WHAT YOU NEED TO DO
Tell how many lines in the data contain the string "slope", using a single number as the whole reply.

Start of DATA EXCERPTS

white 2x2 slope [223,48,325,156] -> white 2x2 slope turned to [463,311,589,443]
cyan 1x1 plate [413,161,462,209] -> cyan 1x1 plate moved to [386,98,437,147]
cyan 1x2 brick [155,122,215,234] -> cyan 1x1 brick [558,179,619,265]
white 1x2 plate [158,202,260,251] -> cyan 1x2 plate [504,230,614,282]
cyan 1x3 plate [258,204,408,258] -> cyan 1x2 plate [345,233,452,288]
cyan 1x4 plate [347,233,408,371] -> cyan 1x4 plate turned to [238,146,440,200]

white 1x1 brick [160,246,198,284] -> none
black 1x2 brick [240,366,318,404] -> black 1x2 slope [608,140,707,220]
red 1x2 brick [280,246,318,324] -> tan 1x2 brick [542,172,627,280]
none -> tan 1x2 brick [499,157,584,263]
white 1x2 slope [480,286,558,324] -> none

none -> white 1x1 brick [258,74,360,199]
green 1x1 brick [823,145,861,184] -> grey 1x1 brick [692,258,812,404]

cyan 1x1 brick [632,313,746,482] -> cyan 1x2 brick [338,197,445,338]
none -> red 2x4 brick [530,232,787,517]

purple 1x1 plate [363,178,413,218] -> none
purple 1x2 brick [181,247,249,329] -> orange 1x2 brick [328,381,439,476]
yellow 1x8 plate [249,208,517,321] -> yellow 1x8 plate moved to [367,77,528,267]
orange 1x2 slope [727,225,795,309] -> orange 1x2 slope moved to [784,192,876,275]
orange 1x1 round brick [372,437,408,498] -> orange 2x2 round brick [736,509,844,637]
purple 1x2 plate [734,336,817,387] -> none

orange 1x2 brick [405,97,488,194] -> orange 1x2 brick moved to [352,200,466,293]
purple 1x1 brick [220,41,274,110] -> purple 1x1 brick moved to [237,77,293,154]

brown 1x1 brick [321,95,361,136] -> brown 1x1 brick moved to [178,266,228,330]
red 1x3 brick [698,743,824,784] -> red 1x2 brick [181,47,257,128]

End of DATA EXCERPTS

RESULT
4